═══ Exercise inputs

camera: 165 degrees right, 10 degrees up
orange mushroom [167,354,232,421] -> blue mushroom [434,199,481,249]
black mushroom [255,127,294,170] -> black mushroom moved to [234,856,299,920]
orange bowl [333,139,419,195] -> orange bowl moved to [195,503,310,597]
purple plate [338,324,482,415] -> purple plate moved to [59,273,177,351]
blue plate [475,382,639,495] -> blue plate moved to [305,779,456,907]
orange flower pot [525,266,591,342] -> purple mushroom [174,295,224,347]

══════
═══ Exercise inputs

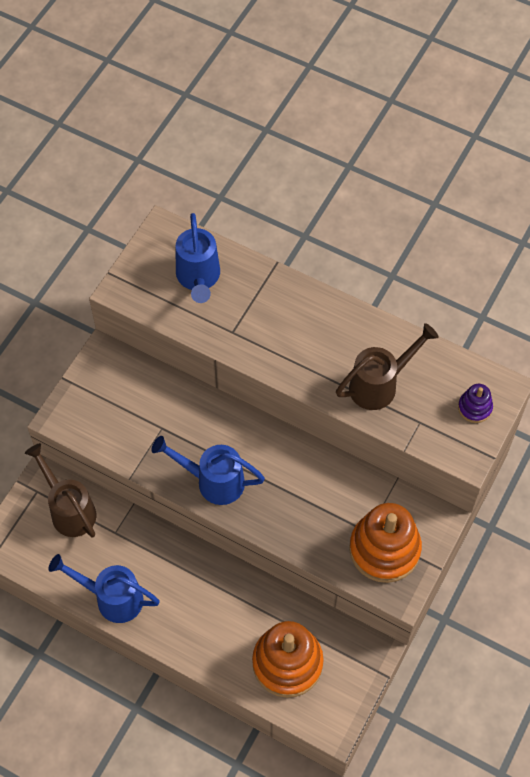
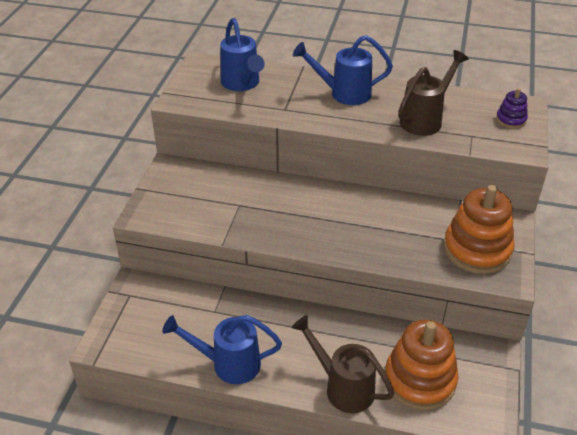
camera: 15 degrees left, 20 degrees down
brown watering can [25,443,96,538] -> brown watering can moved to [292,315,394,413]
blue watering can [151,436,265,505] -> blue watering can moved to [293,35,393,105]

══════
═══ Exercise inputs

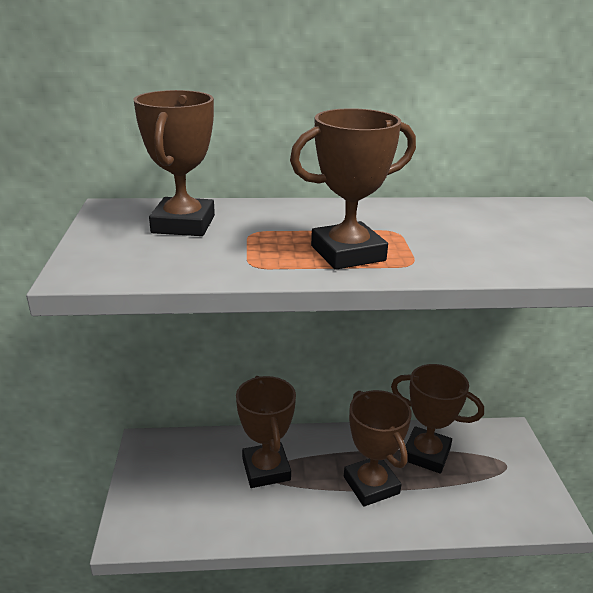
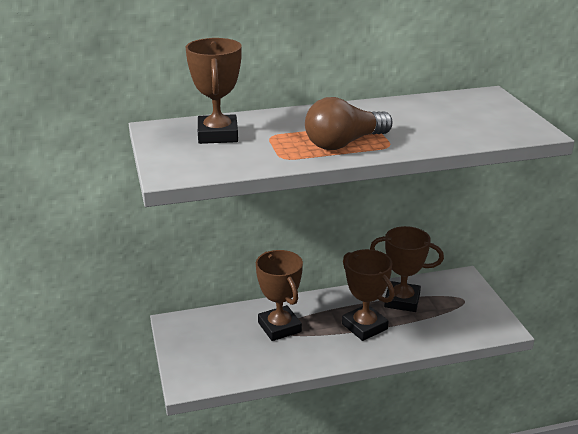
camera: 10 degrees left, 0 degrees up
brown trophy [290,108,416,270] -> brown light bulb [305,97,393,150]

══════

*Your goal:* Above are some records; copy exactly the lines from the one with "orange bowl [333,139,419,195]" through the one with "orange flower pot", both included, and no others.

*Your solution:*
orange bowl [333,139,419,195] -> orange bowl moved to [195,503,310,597]
purple plate [338,324,482,415] -> purple plate moved to [59,273,177,351]
blue plate [475,382,639,495] -> blue plate moved to [305,779,456,907]
orange flower pot [525,266,591,342] -> purple mushroom [174,295,224,347]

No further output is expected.